__WHAT TO WORK ON__: Without any of the pictures, print every record below exactly.

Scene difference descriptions
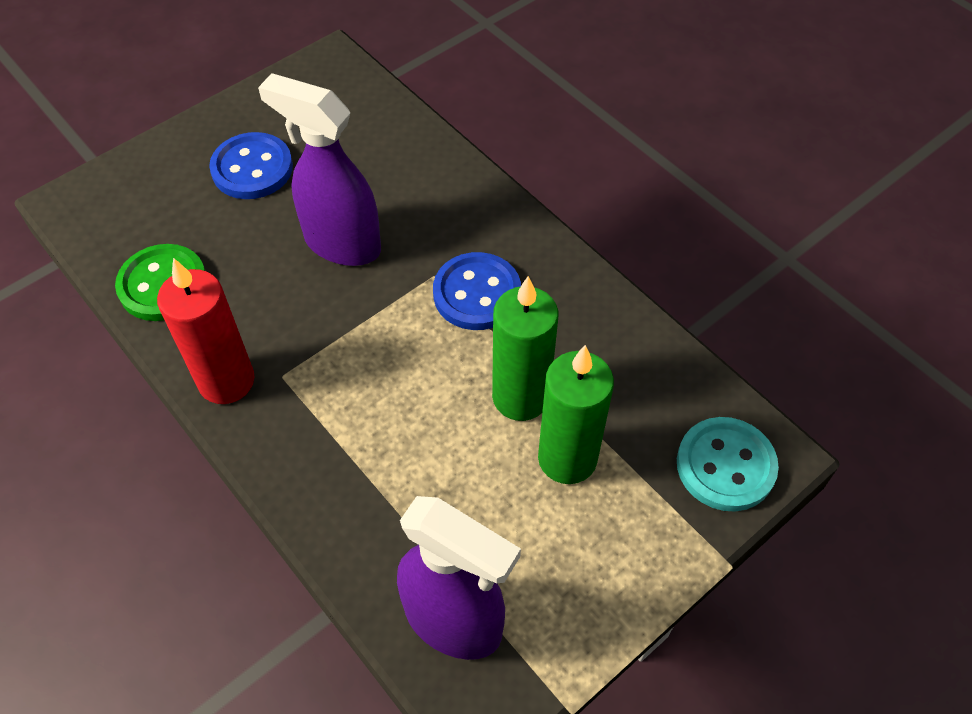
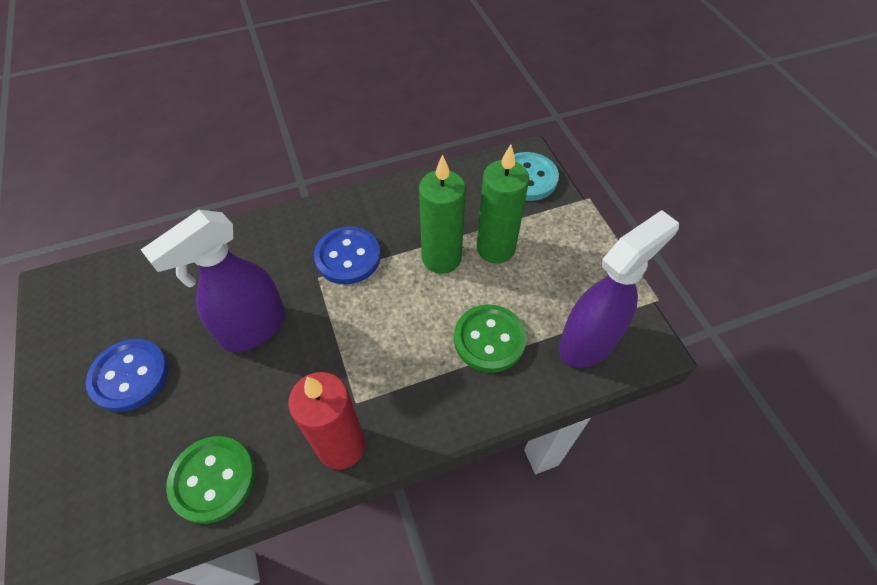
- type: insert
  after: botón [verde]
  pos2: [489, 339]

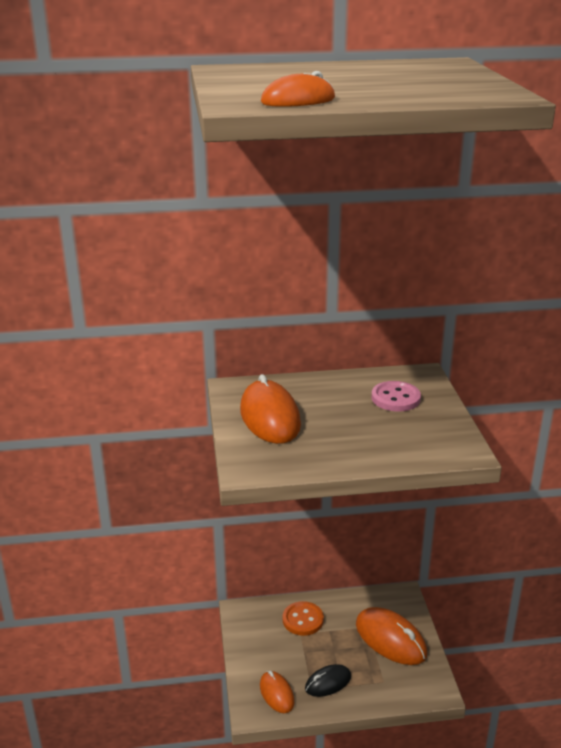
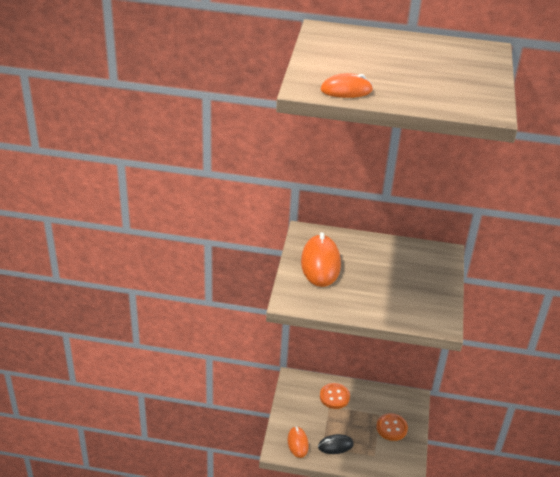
- type: delete
  before: botón [rosa]
  pos1: [395, 398]
- type: replace
  before: ratón [naranja]
  after: botón [naranja]
  pos1: [390, 639]
  pos2: [391, 428]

__THE ANSWER__:
- type: insert
  after: botón [verde]
  pos2: [489, 339]

- type: delete
  before: botón [rosa]
  pos1: [395, 398]
- type: replace
  before: ratón [naranja]
  after: botón [naranja]
  pos1: [390, 639]
  pos2: [391, 428]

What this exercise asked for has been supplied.